- WORK TO BE COMPLETED -
Output, verbatim and without pictures, the lines from the first line of the listing through the line containing "(117, 336) = (151, 359): yellow".

-------- DATA SHOWN

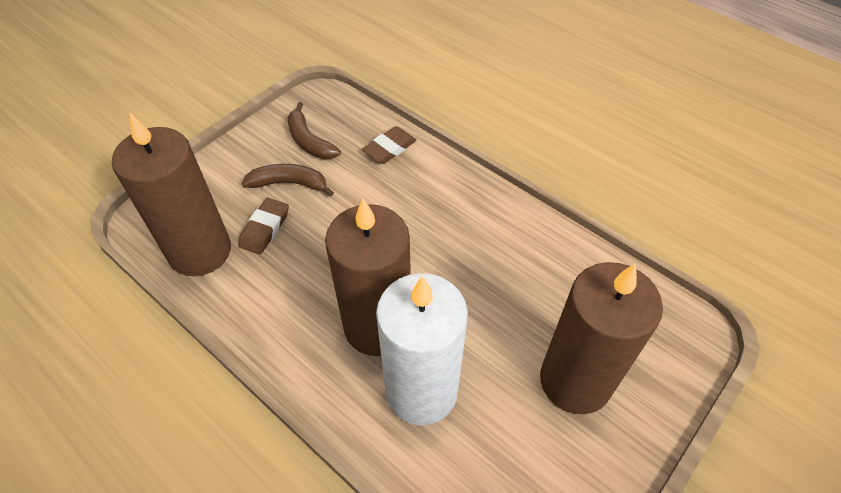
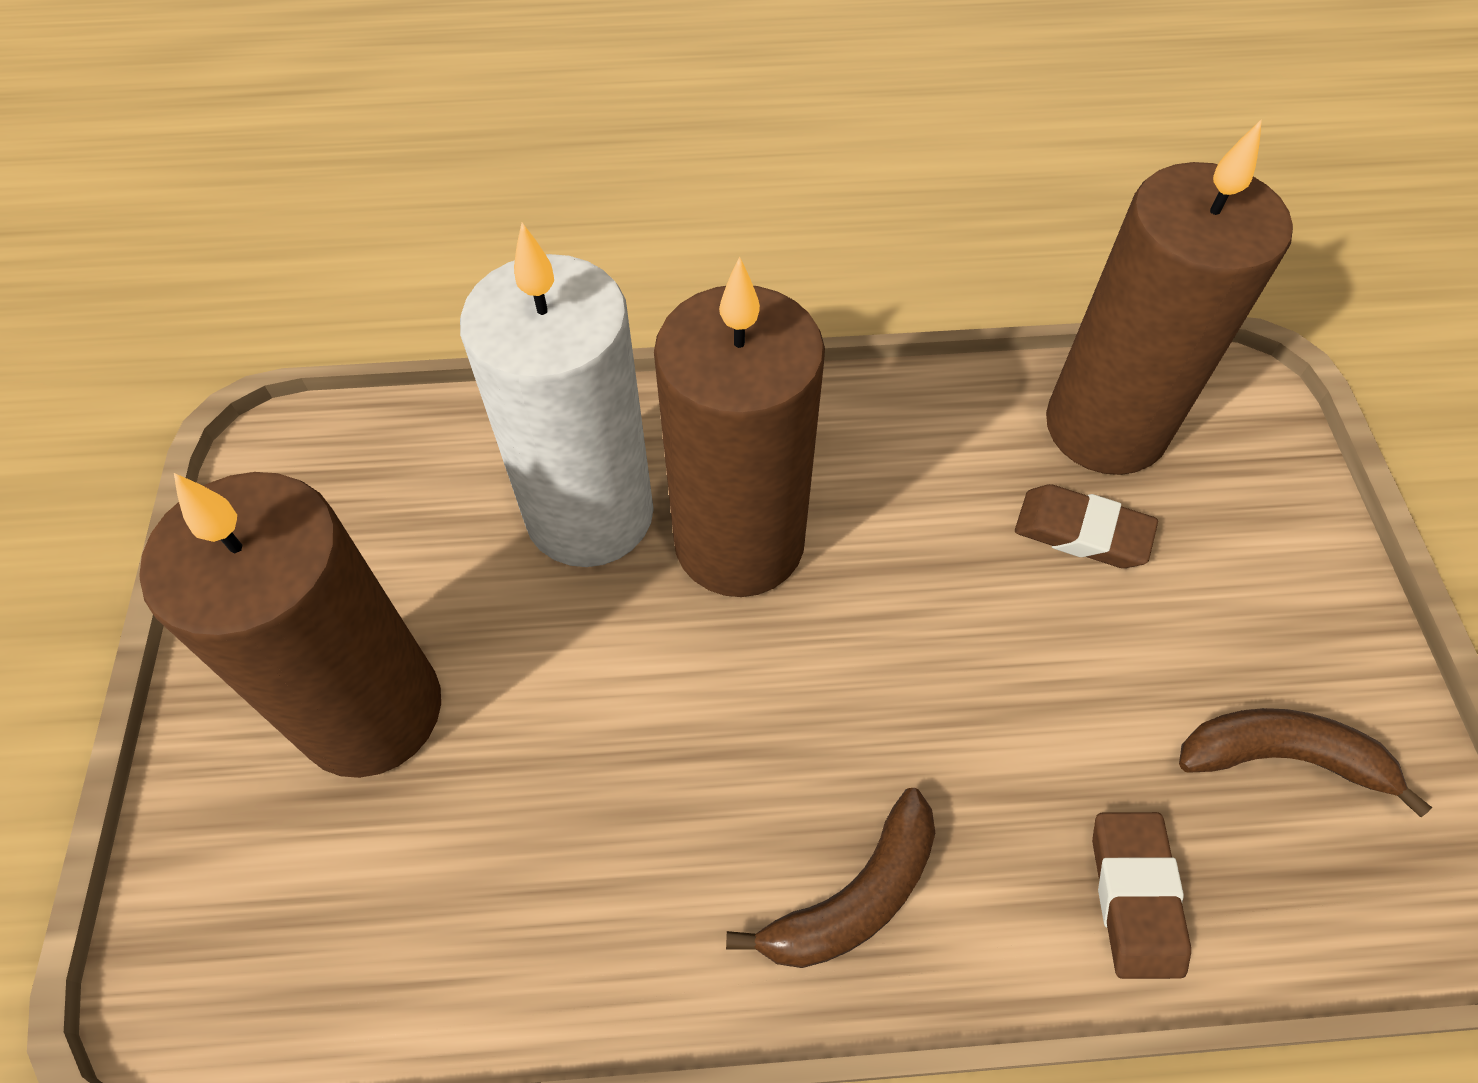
camera: 135 degrees right, 5 degrees up
(265, 229) = (1082, 532): brown eraser -> brown eraser turned 45 degrees counterclockwise
(289, 183) = (1171, 638): brown banana -> brown banana (854, 897)

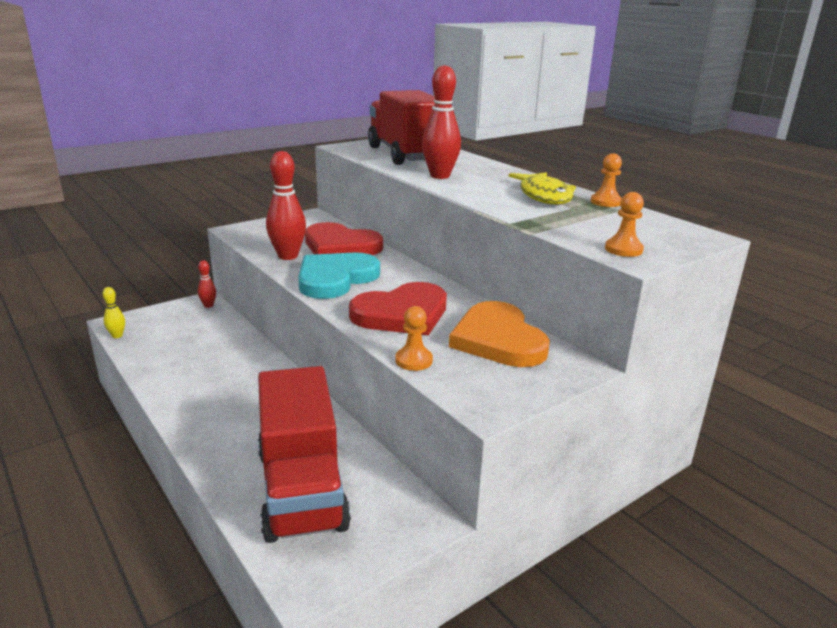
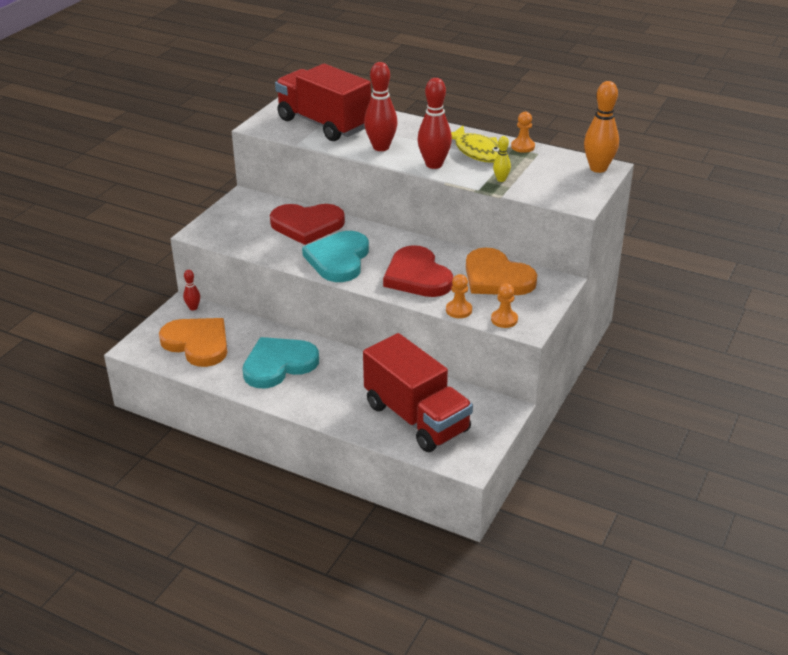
camera: 25 degrees left, 10 degrees up
(117, 336) = (151, 359): yellow bowling pin -> yellow bowling pin (501, 179)
(173, 335) = (197, 343): none -> orange heart
(221, 377) = (278, 364): none -> turquoise heart
(288, 256) = (277, 248): red bowling pin -> red bowling pin (434, 164)
(402, 314) = (417, 276): red heart -> red heart turned 120 degrees clockwise
(623, 249) = (567, 196): orange pawn -> orange pawn (504, 319)
(692, 235) = (598, 168): none -> orange bowling pin

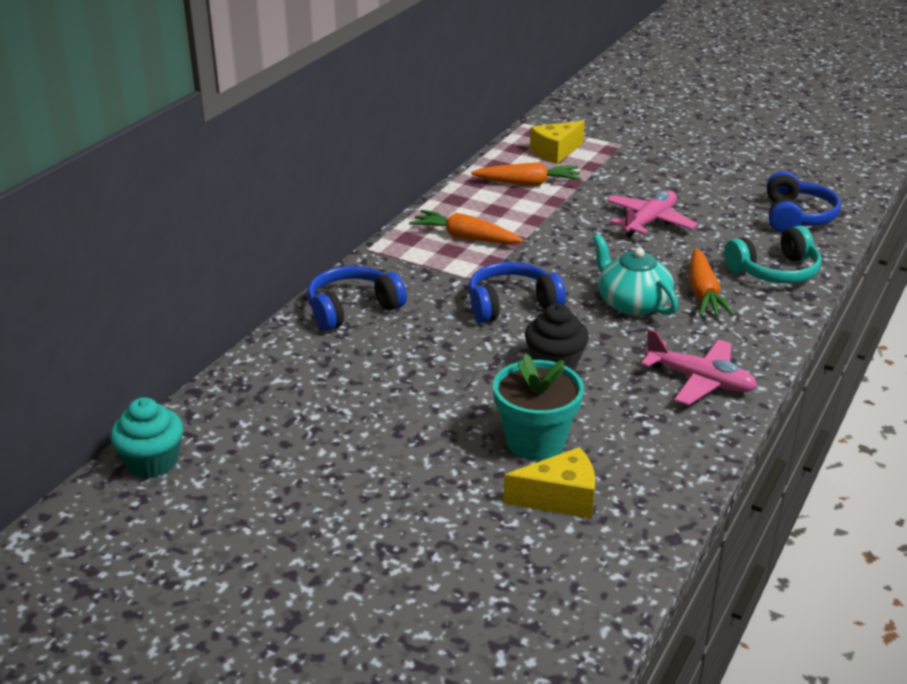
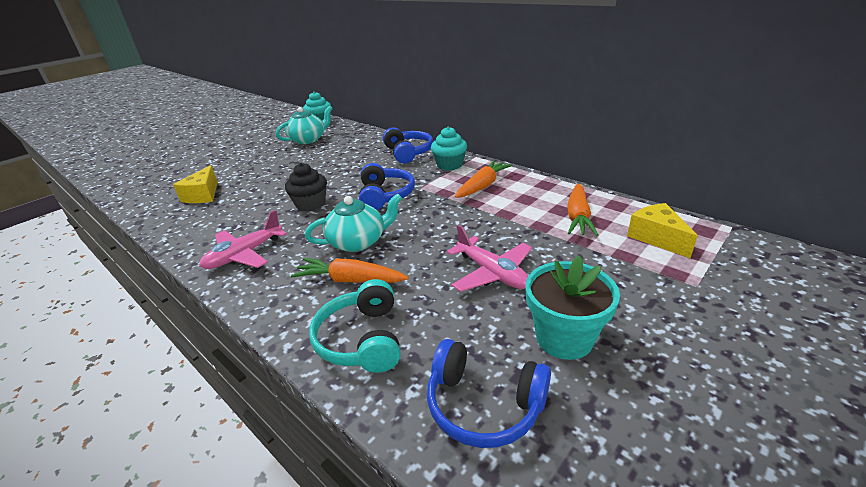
camera: 105 degrees right, 0 degrees up
(274, 446) = (308, 139): none -> turquoise teapot
(400, 267) = (449, 165): none -> turquoise cupcake
(535, 441) = (249, 192): turquoise flower pot -> turquoise flower pot (564, 338)

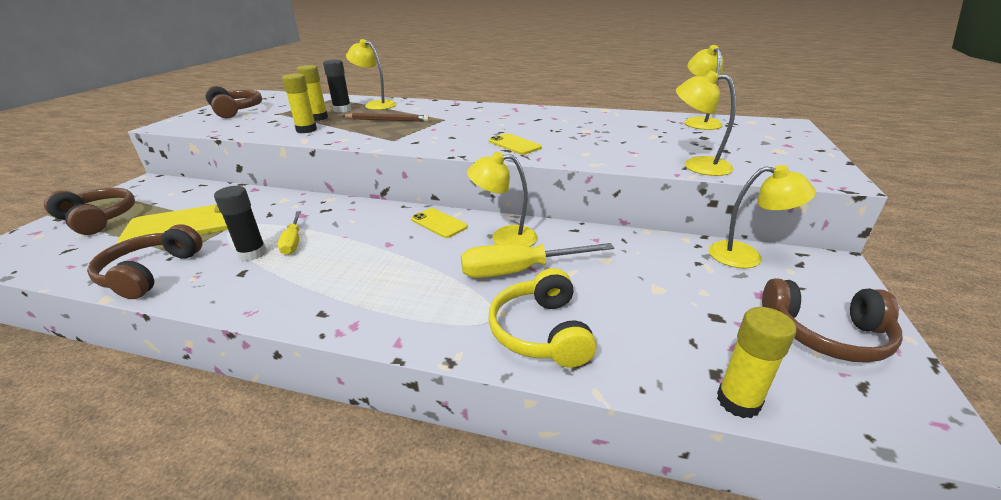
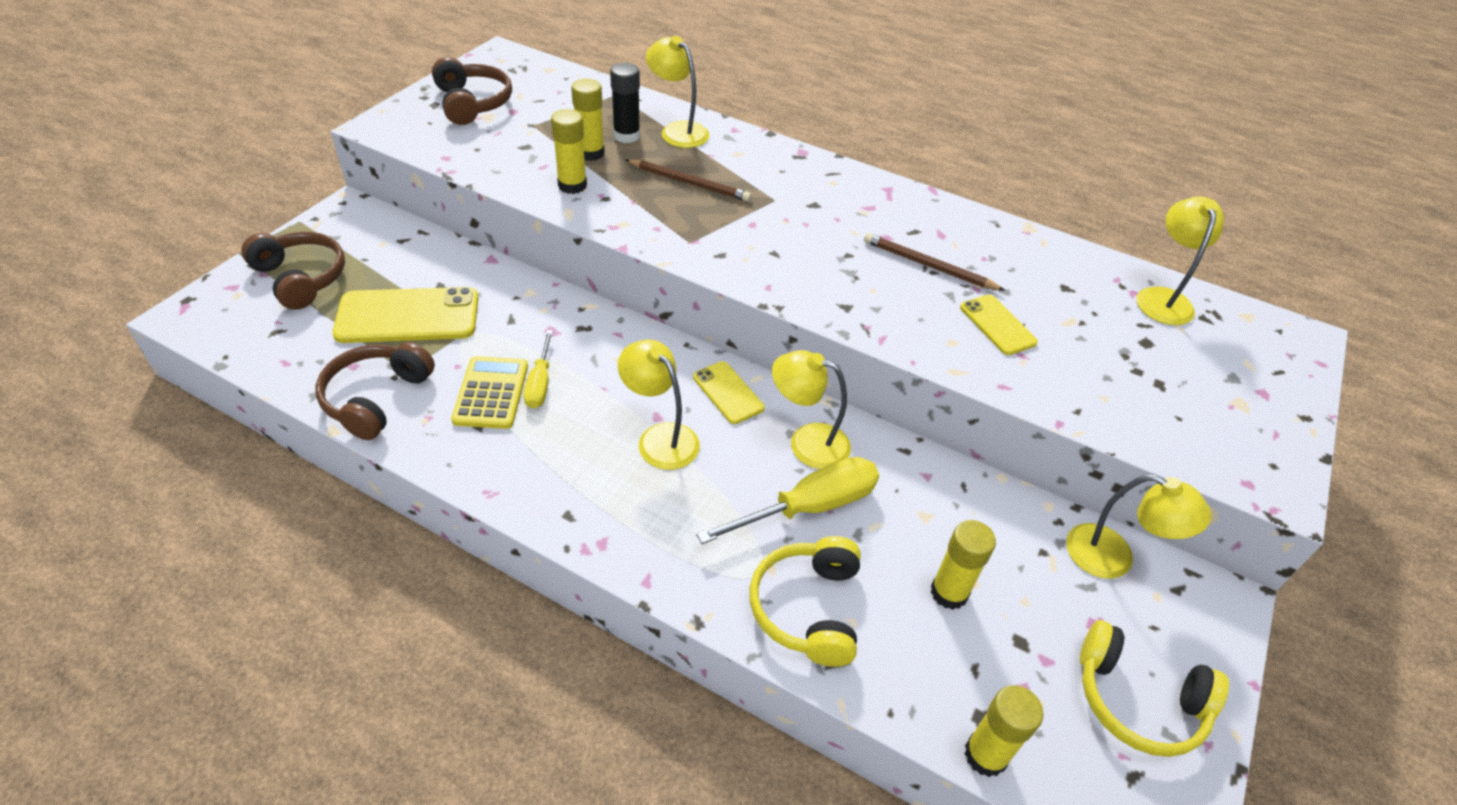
camera: 10 degrees right, 15 degrees up
(252, 253) = (491, 393): black glue stick -> yellow calculator
(514, 144) = (858, 295): yellow phone -> yellow phone (997, 325)
(518, 271) = (809, 507): yellow screwdriver -> yellow screwdriver turned 150 degrees clockwise
(553, 129) = (928, 266): none -> brown pencil
(646, 298) = (949, 592): none -> yellow glue stick
(697, 165) = (1098, 410): yellow lamp -> yellow lamp (660, 438)
(825, 333) = (1138, 700): brown headphones -> yellow headphones

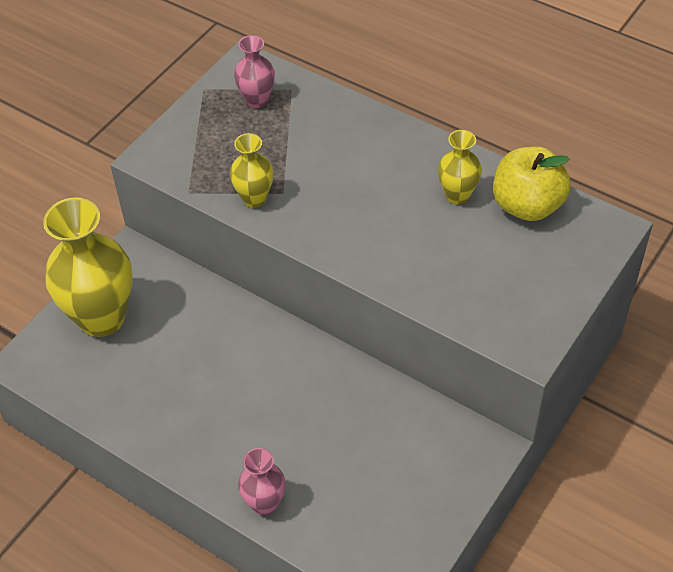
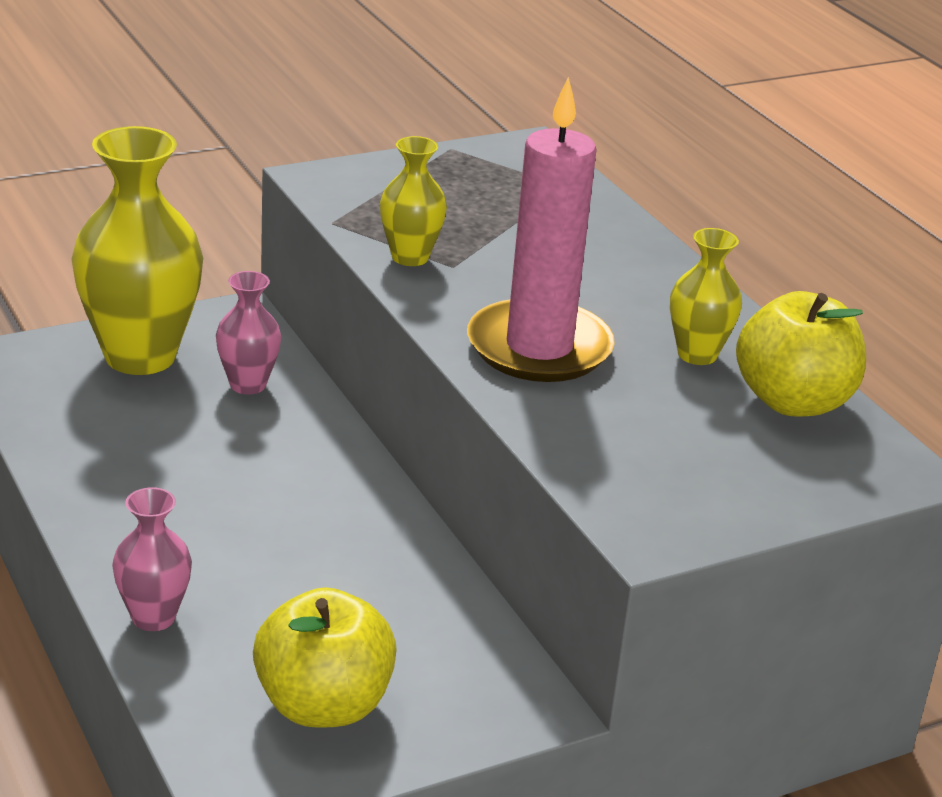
camera: 25 degrees right, 20 degrees down
(257, 100) = (509, 179): pink vase -> pink vase (248, 385)
(376, 235) = (539, 348): none -> pink candle
(392, 509) = (323, 705): none -> yellow apple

----------------

- EXERCISE RESULT -
camera: 135 degrees right, 5 degrees up
(265, 229) = (1082, 532): brown eraser -> brown eraser turned 45 degrees counterclockwise
(289, 183) = (1171, 638): brown banana -> brown banana (854, 897)

camera: 25 degrees left, 10 degrees up
(117, 336) = (151, 359): yellow bowling pin -> yellow bowling pin (501, 179)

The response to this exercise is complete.